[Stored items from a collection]
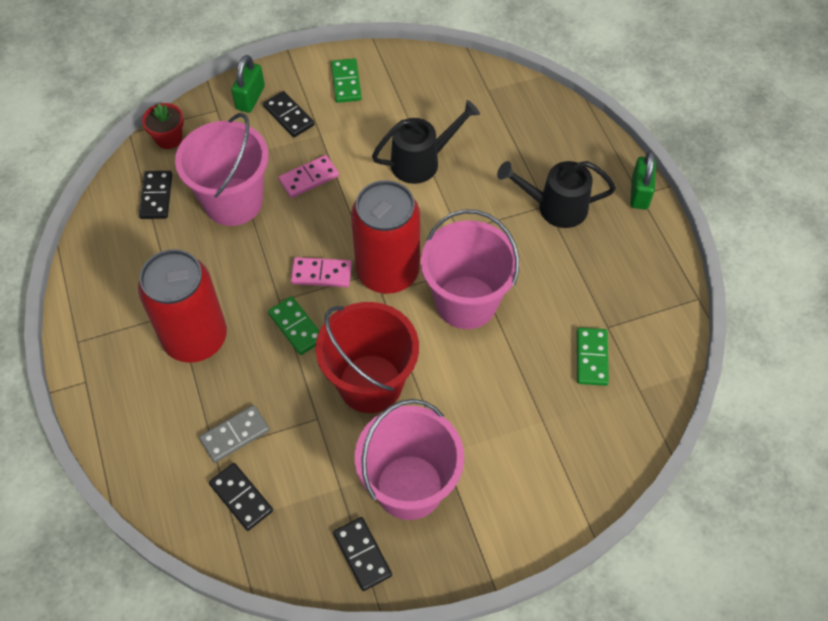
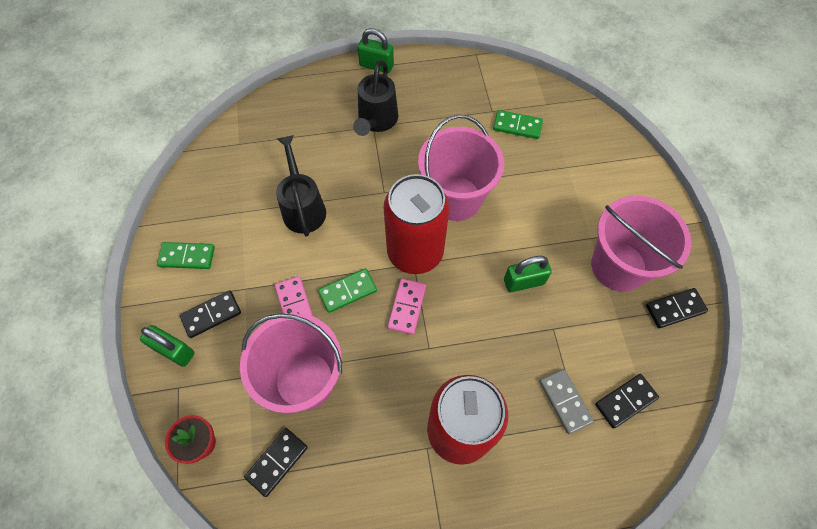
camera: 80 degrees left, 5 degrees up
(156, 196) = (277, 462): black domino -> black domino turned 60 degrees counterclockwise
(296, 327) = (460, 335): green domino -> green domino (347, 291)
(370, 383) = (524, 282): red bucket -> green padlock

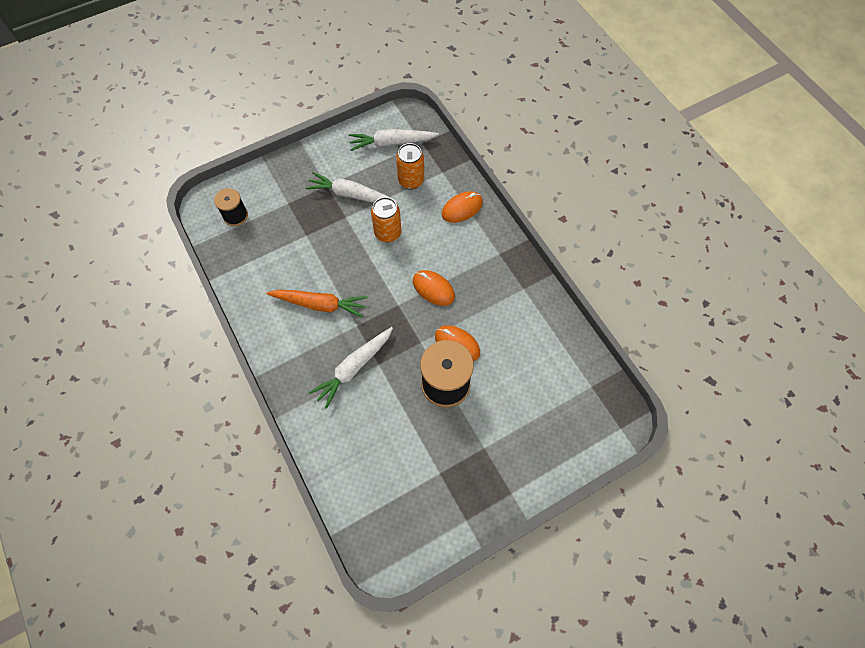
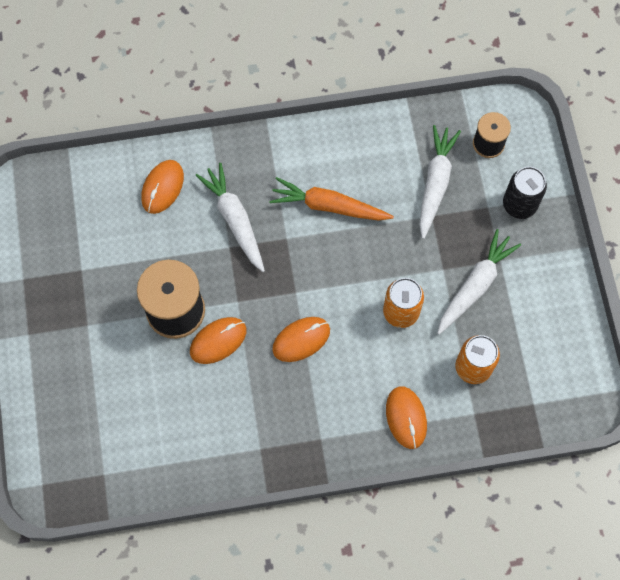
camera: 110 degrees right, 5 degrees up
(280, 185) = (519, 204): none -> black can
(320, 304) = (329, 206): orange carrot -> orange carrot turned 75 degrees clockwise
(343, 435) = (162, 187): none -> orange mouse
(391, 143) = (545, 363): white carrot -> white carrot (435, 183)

→ **Assignment**
Skip the images and restate each record above word for word.

→ **Result below**
camera: 80 degrees left, 5 degrees up
(156, 196) = (277, 462): black domino -> black domino turned 60 degrees counterclockwise
(296, 327) = (460, 335): green domino -> green domino (347, 291)
(370, 383) = (524, 282): red bucket -> green padlock

camera: 110 degrees right, 5 degrees up
(280, 185) = (519, 204): none -> black can
(320, 304) = (329, 206): orange carrot -> orange carrot turned 75 degrees clockwise
(343, 435) = (162, 187): none -> orange mouse
(391, 143) = (545, 363): white carrot -> white carrot (435, 183)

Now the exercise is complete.